ACTIVITY: Your task is to write out every line of the data exactly. Drop the pictures.

SUPPLIED DATA:

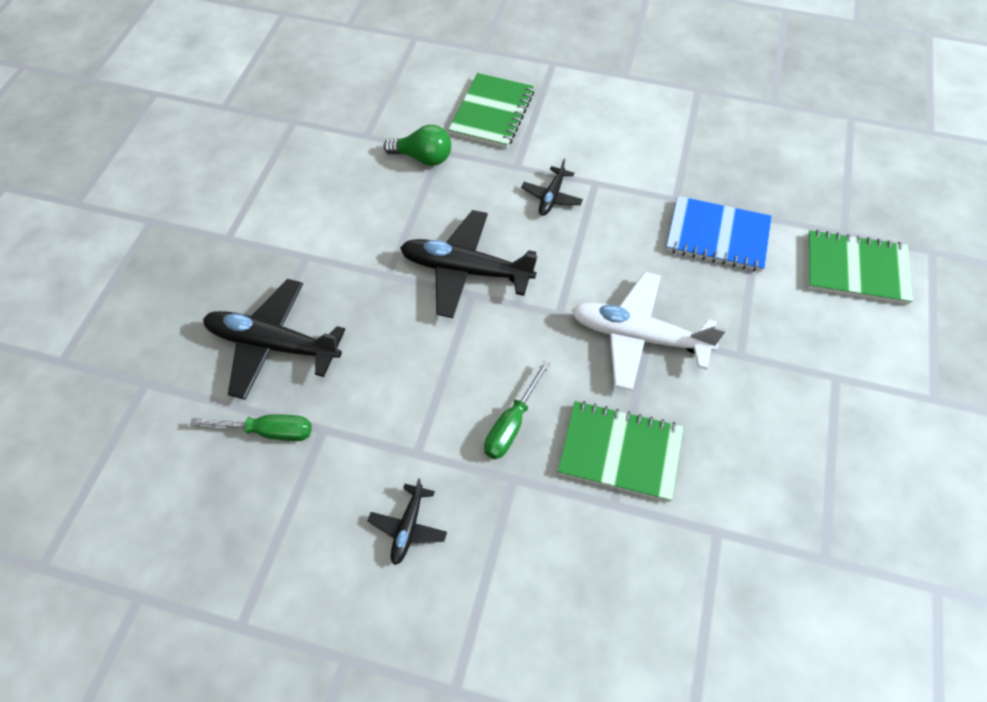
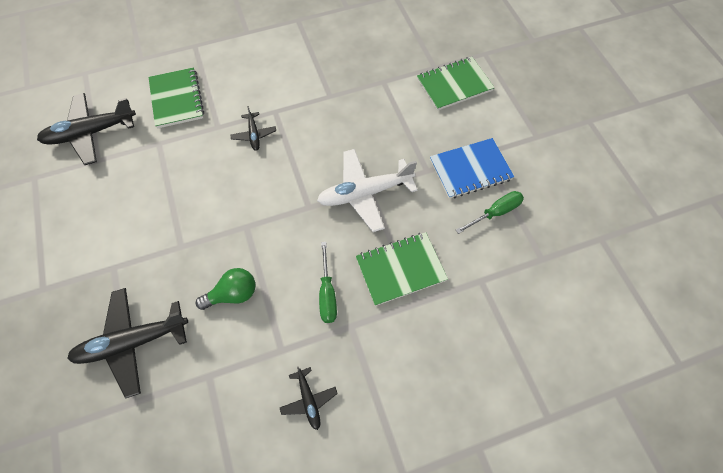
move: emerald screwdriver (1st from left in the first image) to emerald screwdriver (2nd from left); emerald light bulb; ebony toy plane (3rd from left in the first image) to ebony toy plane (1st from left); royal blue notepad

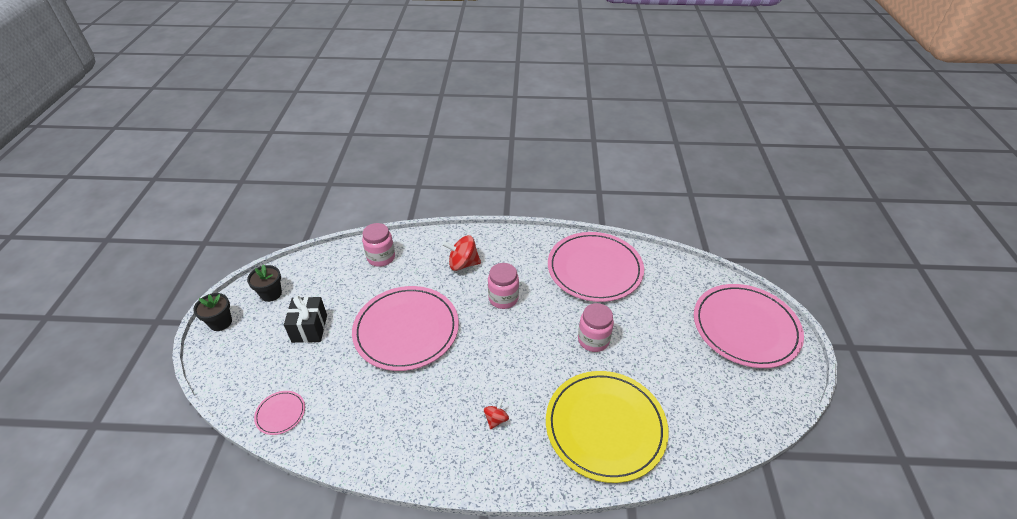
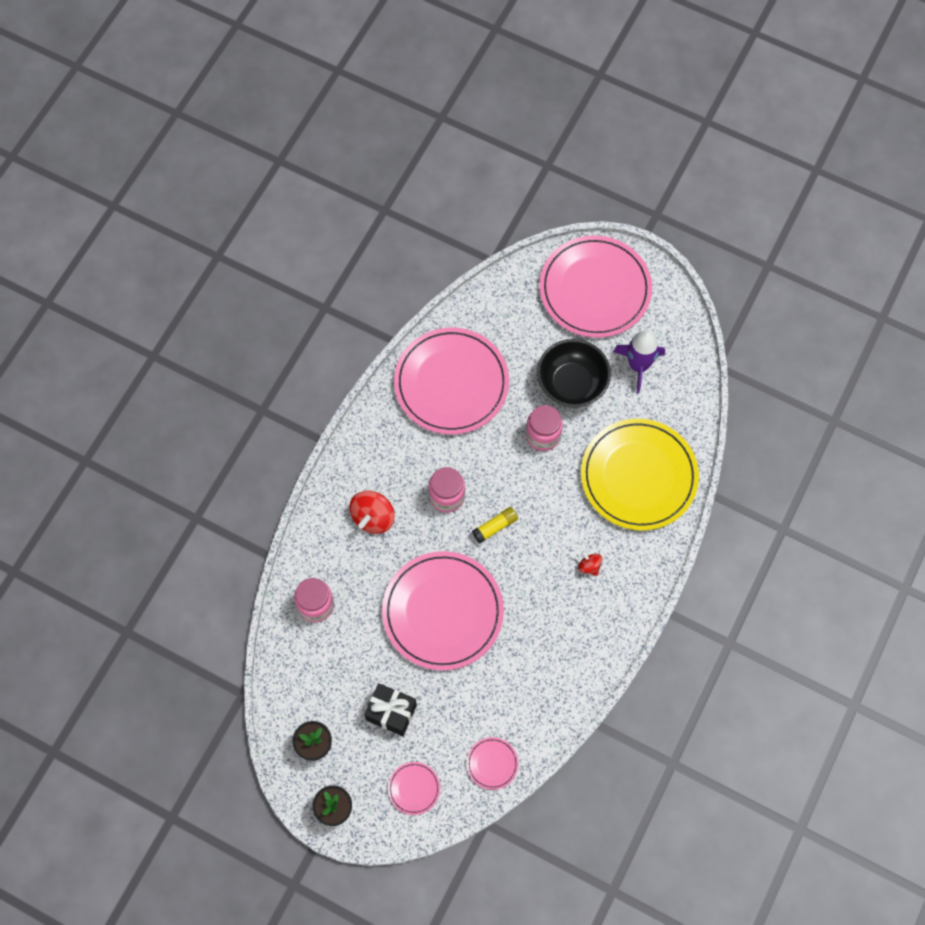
insert: rose-pink flat dish (1st from left); yellow stick of glue; ebony bowl; purple rocket

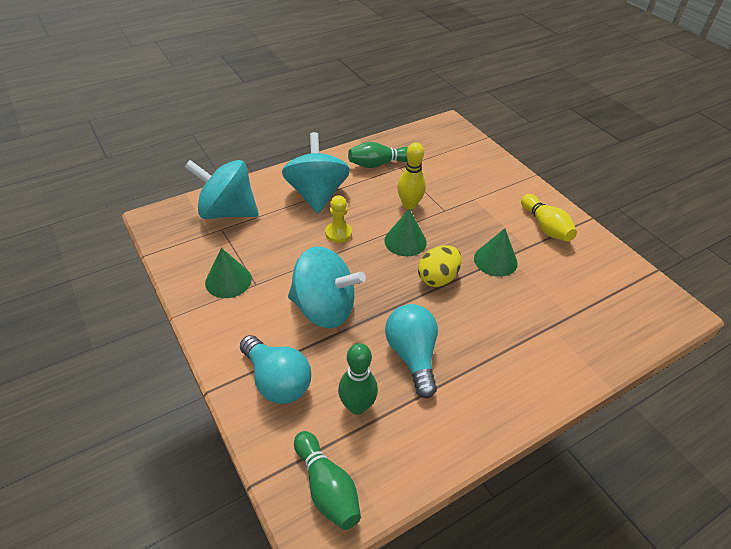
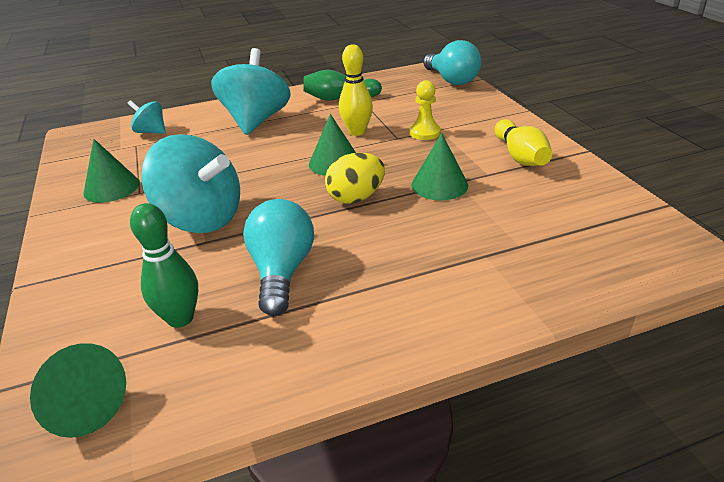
move: turquoise light bulb (1st from left in the first image) to turquoise light bulb (2nd from left); yellow pawn
replace: emerald skittle (1st from left) to emerald cone (1st from left)
resize: turquoise spinning top (1st from left) x0.50

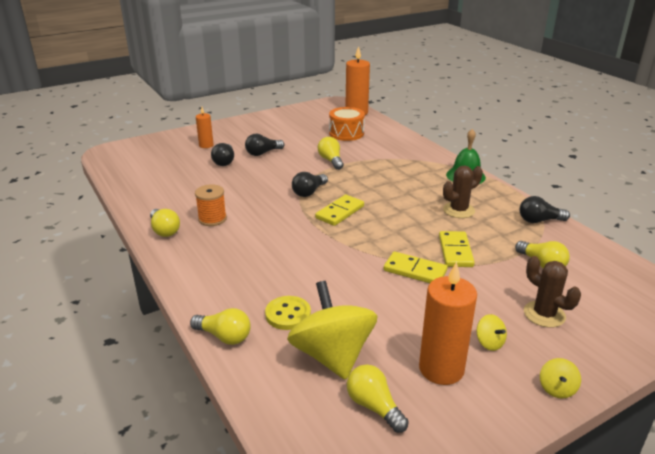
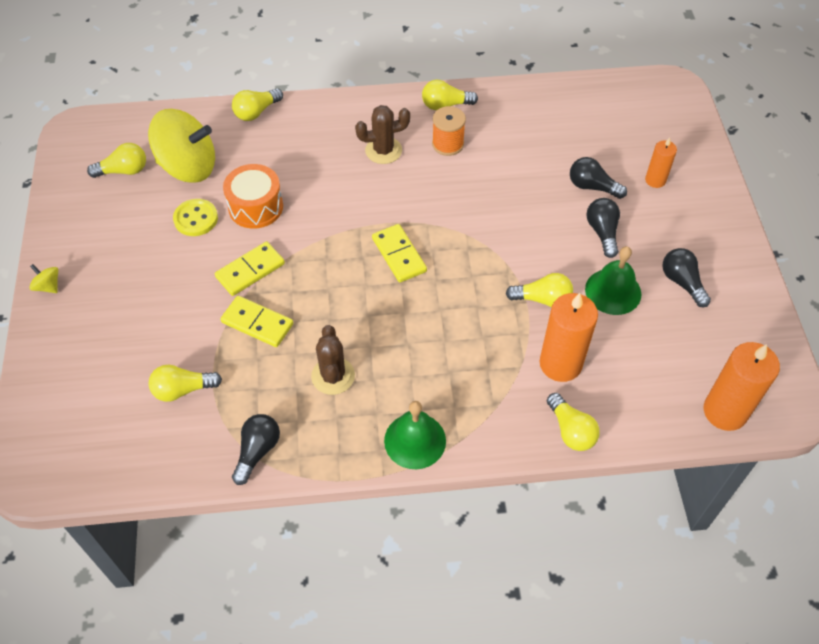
delete: yellow spinning top (2nd from left)
insert: yellow light bulb (6th from left); emerald school bell (2nd from left)
move: yellow shirt button; ebony light bulb (3rd from left in the first image) to ebony light bulb (4th from left); orange-coloured snare drum; orange-coloured candle (3rd from left in the first image) to orange-coloured candle (1st from left); russet cactus (2nd from left)

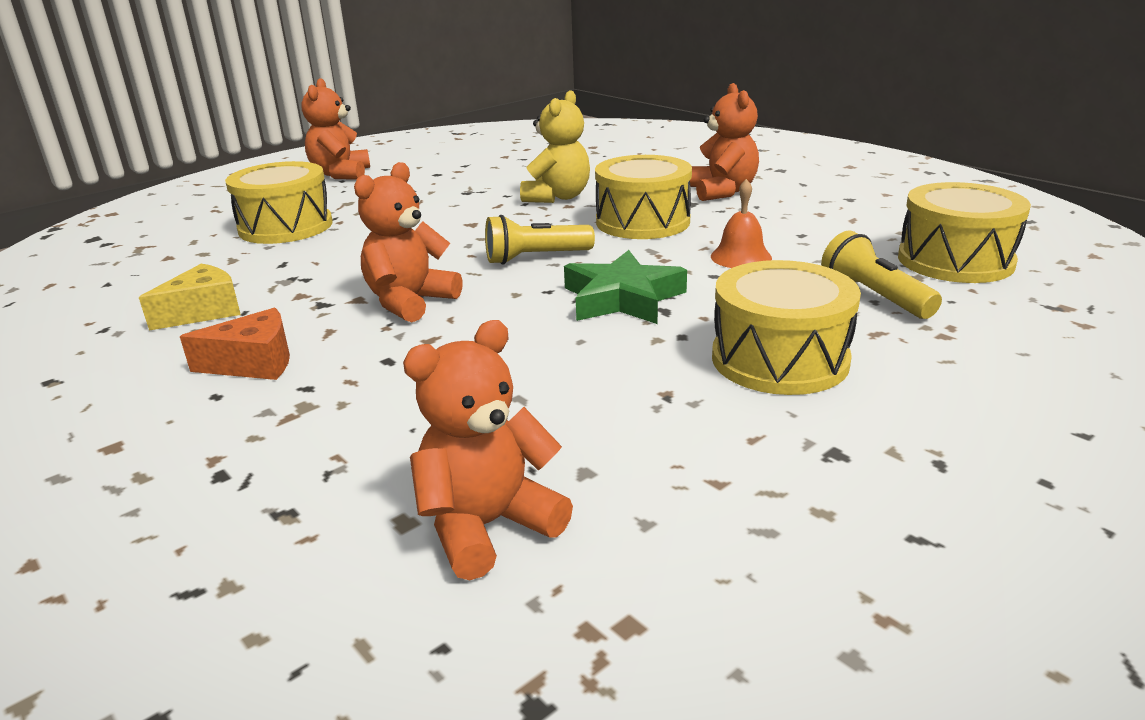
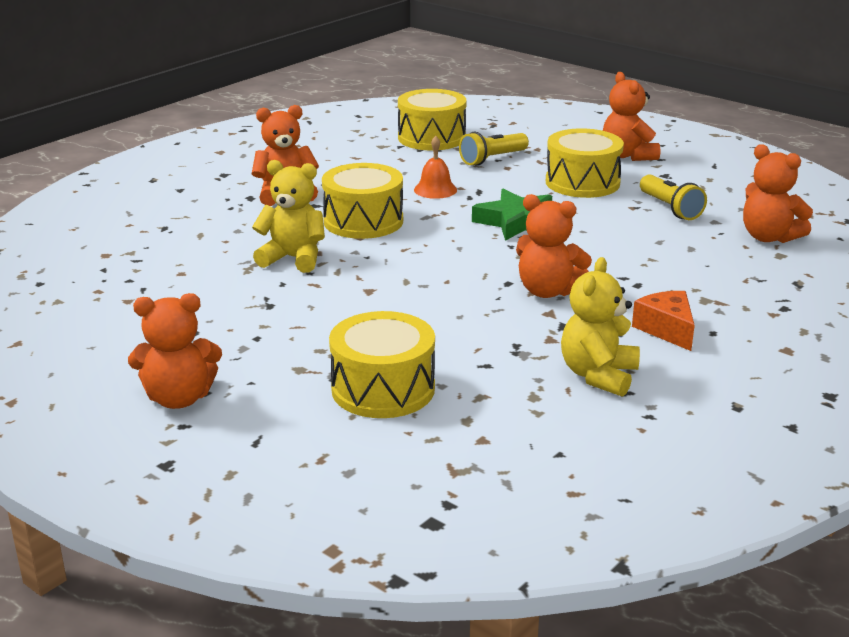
insert: orange-coloured stuffed bear (4th from left)
move: yellow torch (1st from left in the first image) to yellow torch (2nd from left)
replace: yellow piece of cheese to yellow stuffed bear (2nd from left)

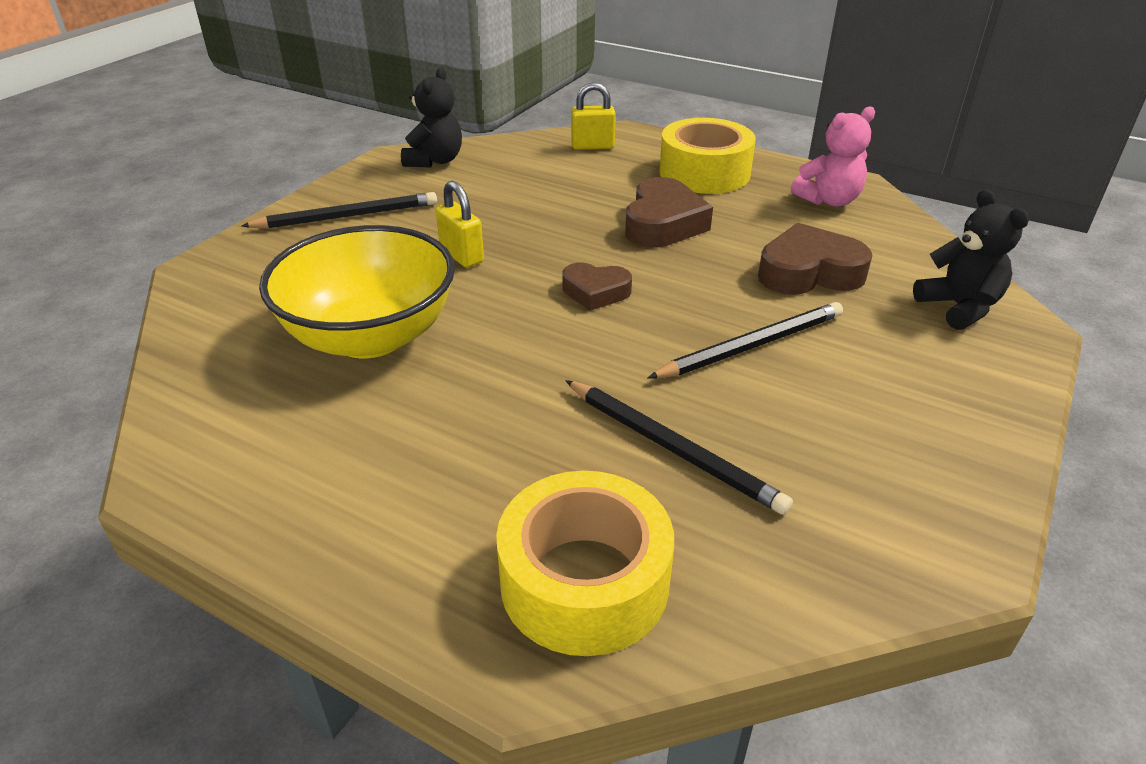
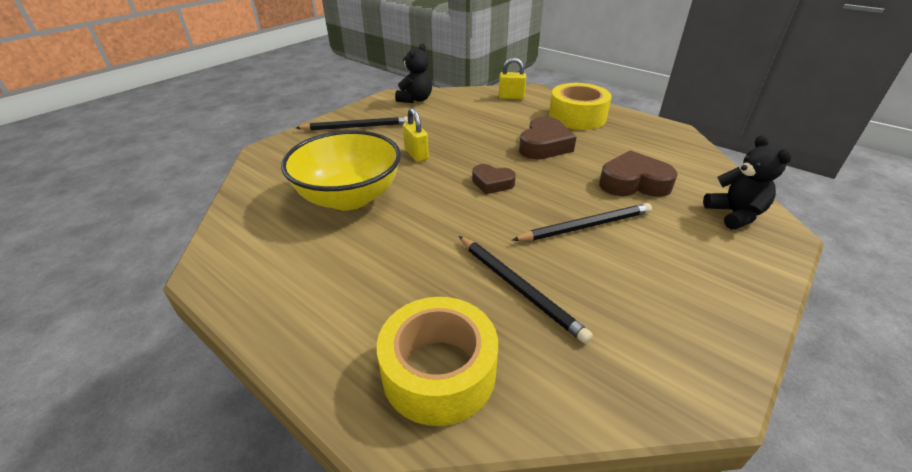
delete: rose-pink stuffed bear

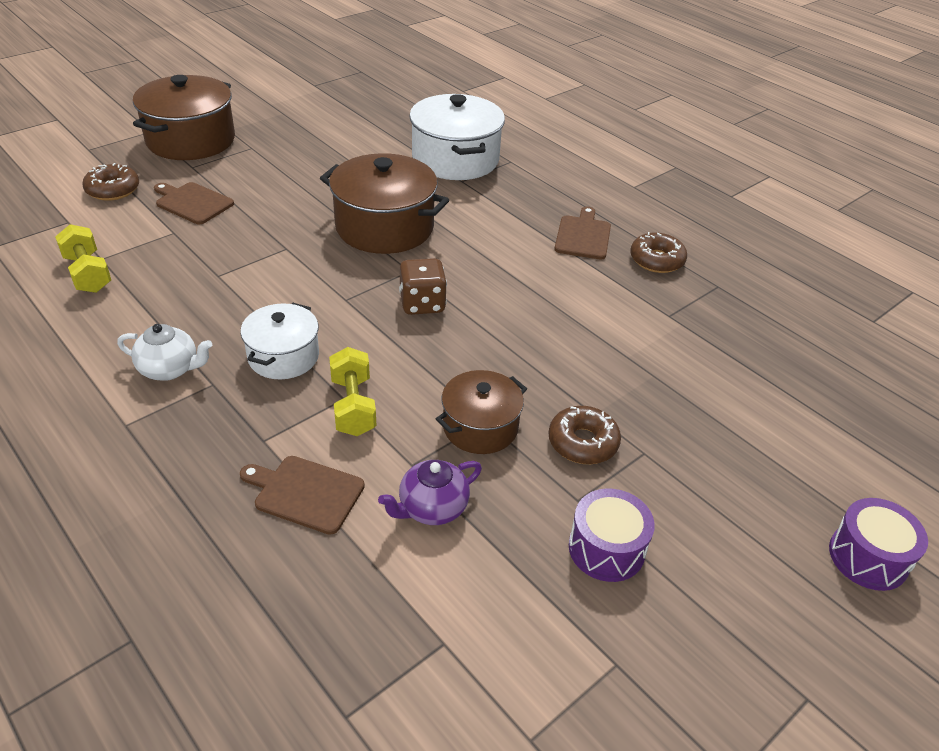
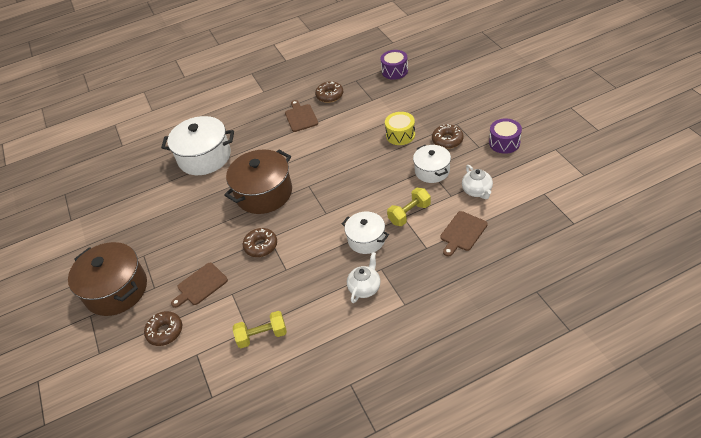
delete: russet dice
insert: russet donut (2nd from left); yellow snare drum
move: purple snare drum (2nd from left in the first image) to purple snare drum (1st from left)
recolor: purple china teapot to pure white china teapot (2nd from left); russet stockpot (3rd from left) to pure white stockpot (3rd from left)
rotate: yellow hand weight (2nd from left) 45 degrees counterclockwise; russet bread board (3rd from left in the first image) 45 degrees clockwise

RESPONSE:
move: emerald screwdriver (1st from left in the first image) to emerald screwdriver (2nd from left); emerald light bulb; ebony toy plane (3rd from left in the first image) to ebony toy plane (1st from left); royal blue notepad

insert: rose-pink flat dish (1st from left); yellow stick of glue; ebony bowl; purple rocket

move: turquoise light bulb (1st from left in the first image) to turquoise light bulb (2nd from left); yellow pawn
replace: emerald skittle (1st from left) to emerald cone (1st from left)
resize: turquoise spinning top (1st from left) x0.50

delete: yellow spinning top (2nd from left)
insert: yellow light bulb (6th from left); emerald school bell (2nd from left)
move: yellow shirt button; ebony light bulb (3rd from left in the first image) to ebony light bulb (4th from left); orange-coloured snare drum; orange-coloured candle (3rd from left in the first image) to orange-coloured candle (1st from left); russet cactus (2nd from left)

insert: orange-coloured stuffed bear (4th from left)
move: yellow torch (1st from left in the first image) to yellow torch (2nd from left)
replace: yellow piece of cheese to yellow stuffed bear (2nd from left)

delete: rose-pink stuffed bear

delete: russet dice
insert: russet donut (2nd from left); yellow snare drum
move: purple snare drum (2nd from left in the first image) to purple snare drum (1st from left)
recolor: purple china teapot to pure white china teapot (2nd from left); russet stockpot (3rd from left) to pure white stockpot (3rd from left)
rotate: yellow hand weight (2nd from left) 45 degrees counterclockwise; russet bread board (3rd from left in the first image) 45 degrees clockwise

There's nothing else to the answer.